Activity: Copy out every line of the records where the string "RADIO" occurs.

##############################

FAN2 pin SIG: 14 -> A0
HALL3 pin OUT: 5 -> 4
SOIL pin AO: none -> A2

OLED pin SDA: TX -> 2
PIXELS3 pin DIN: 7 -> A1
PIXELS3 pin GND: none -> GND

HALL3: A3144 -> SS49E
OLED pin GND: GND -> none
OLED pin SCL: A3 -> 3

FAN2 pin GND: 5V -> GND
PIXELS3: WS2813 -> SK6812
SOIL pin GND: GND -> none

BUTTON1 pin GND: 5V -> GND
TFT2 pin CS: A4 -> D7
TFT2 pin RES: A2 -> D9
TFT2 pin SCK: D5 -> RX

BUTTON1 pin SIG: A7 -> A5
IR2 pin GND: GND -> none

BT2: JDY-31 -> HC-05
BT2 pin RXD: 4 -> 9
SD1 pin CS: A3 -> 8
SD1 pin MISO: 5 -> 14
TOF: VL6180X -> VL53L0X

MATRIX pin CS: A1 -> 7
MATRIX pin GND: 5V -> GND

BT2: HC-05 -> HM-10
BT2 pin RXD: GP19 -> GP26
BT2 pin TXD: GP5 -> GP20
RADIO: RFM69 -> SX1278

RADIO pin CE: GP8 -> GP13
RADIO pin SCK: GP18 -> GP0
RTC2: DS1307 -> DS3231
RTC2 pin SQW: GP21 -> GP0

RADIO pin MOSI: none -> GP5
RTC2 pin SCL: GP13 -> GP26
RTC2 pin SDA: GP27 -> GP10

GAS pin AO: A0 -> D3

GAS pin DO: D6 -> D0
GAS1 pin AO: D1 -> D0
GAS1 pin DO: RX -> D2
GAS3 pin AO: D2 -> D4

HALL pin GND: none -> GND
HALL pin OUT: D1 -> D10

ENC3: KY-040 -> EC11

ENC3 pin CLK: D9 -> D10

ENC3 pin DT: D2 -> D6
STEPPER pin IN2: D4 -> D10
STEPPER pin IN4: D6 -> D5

##############################

Task solution:
RADIO: RFM69 -> SX1278
RADIO pin CE: GP8 -> GP13
RADIO pin SCK: GP18 -> GP0
RADIO pin MOSI: none -> GP5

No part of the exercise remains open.